WORK ORDER:
Starting from the first line below, count every line holding the word "yellow", then state the total alone.

GIVEN RECORDS:

# # # # #

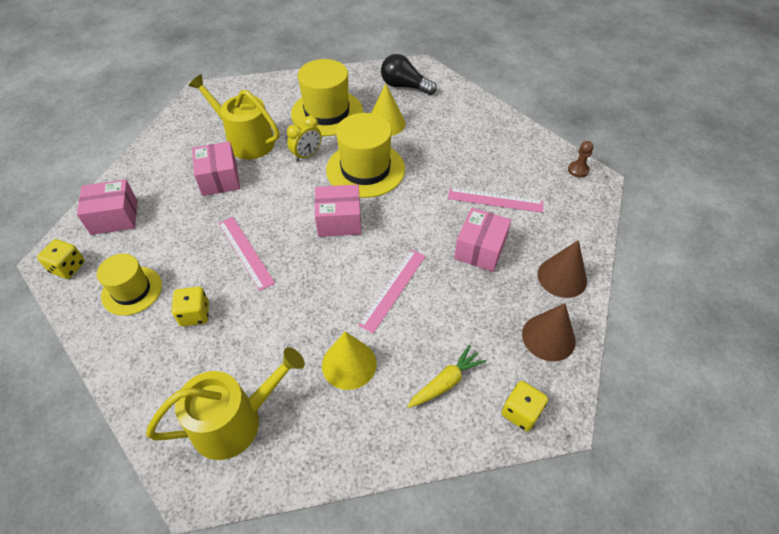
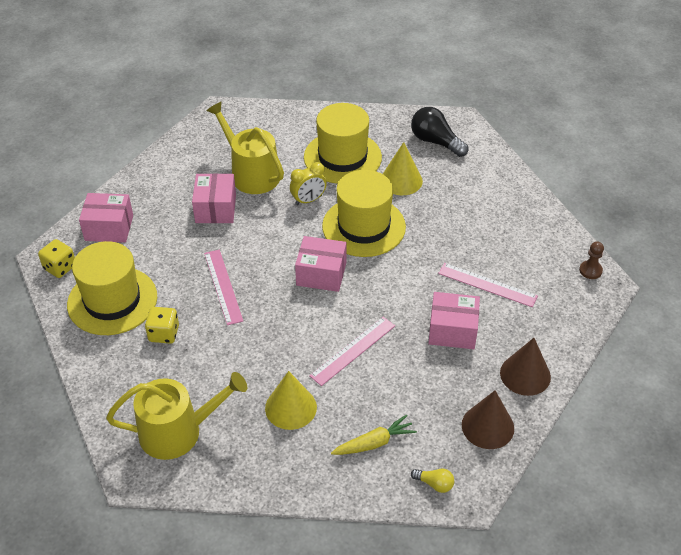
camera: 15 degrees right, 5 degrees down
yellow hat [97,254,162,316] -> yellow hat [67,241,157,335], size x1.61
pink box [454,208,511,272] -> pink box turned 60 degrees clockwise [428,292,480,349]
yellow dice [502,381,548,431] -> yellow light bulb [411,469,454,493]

# # # # #

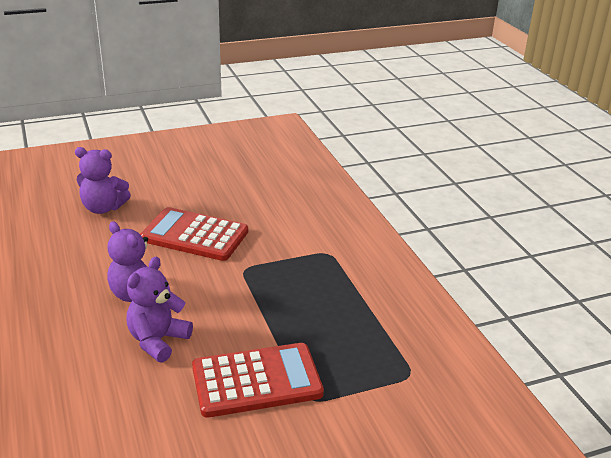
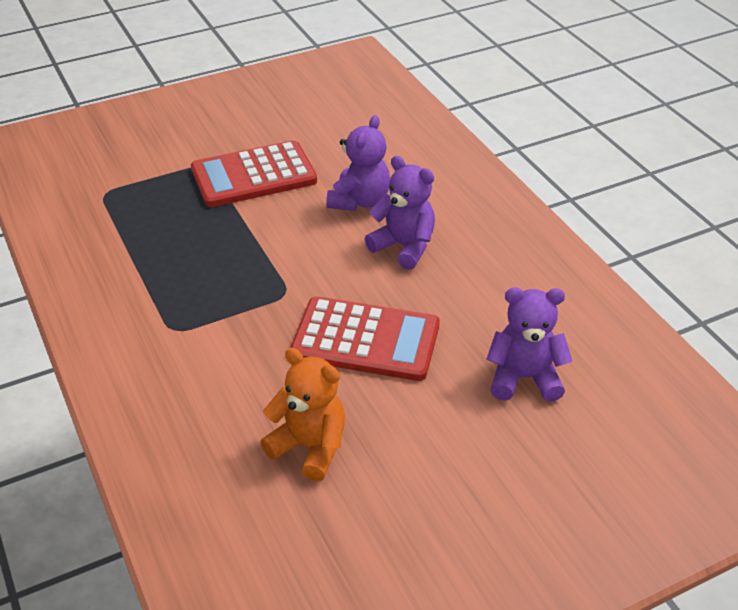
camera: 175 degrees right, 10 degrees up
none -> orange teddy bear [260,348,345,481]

# # # # #

WRITTEN REPLY:
2